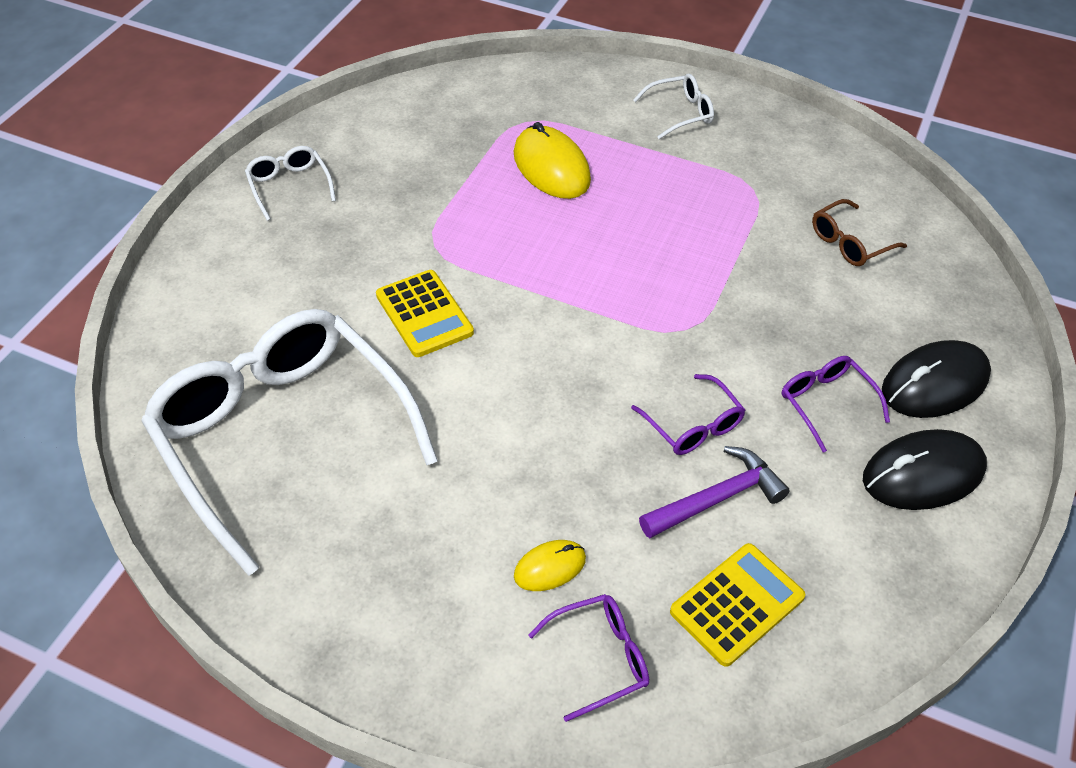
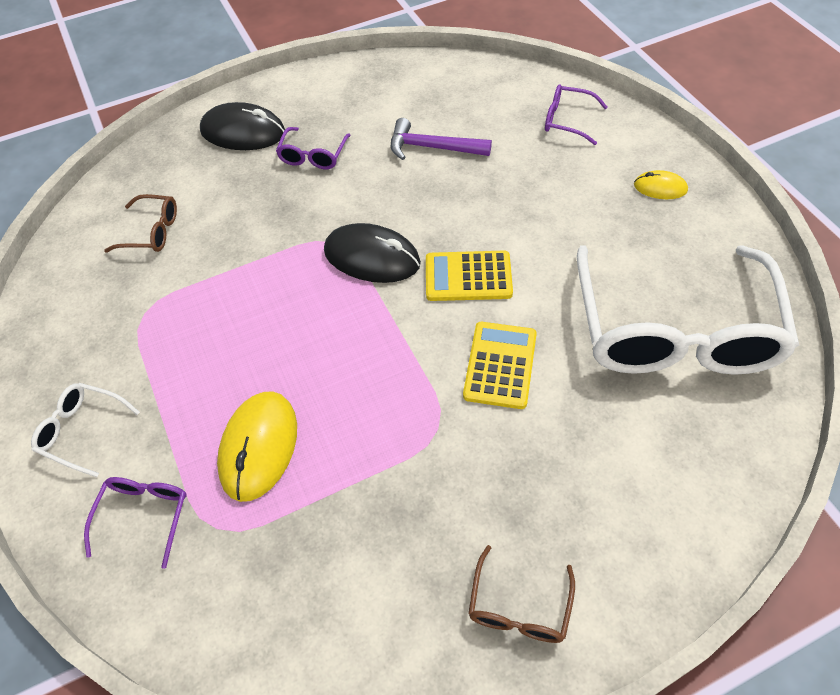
camera: 135 degrees left, 5 degrees up
(289, 187) = (519, 606): white glasses -> brown glasses
(550, 567) = (557, 166): yellow mouse -> yellow mouse (660, 188)
(692, 425) = (400, 187): purple glasses -> purple glasses (143, 517)
(737, 604) = (477, 105): yellow calculator -> yellow calculator (468, 277)
(923, 474) = (315, 102): black mouse -> black mouse (372, 257)

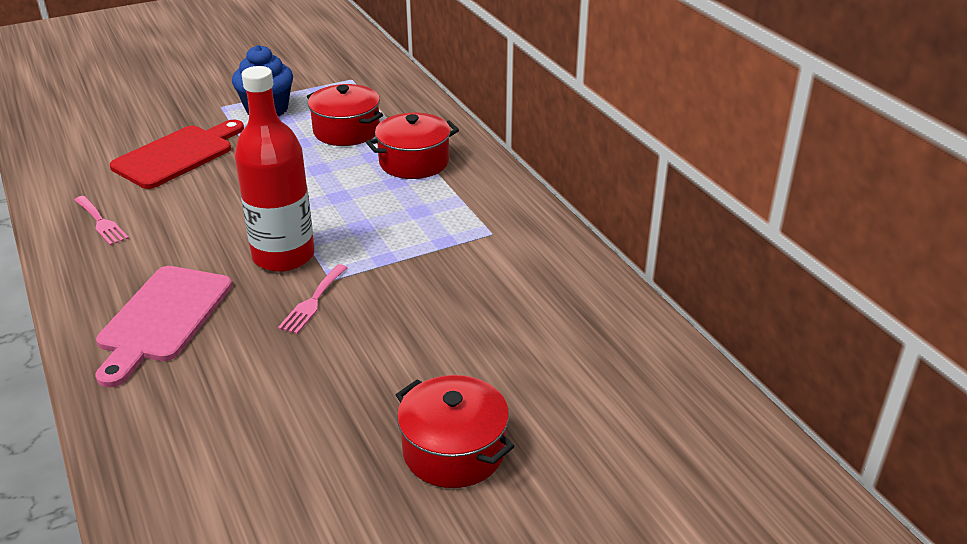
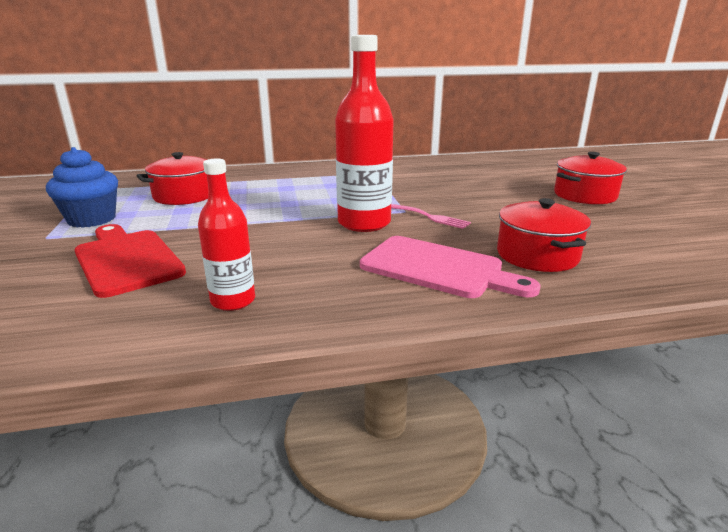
camera: 75 degrees left, 10 degrees down
(101, 222) = (233, 301): pink fork -> red bottle
(414, 162) = (263, 182): red pot -> red pot (537, 255)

◆ ◆ ◆ ◆ ◆ ◆ ◆

• DIRECTIONS: Look over the data above and show each line that contains "left".

• SOLUTION FOR THIS PROBLEM:
camera: 135 degrees left, 5 degrees up
camera: 75 degrees left, 10 degrees down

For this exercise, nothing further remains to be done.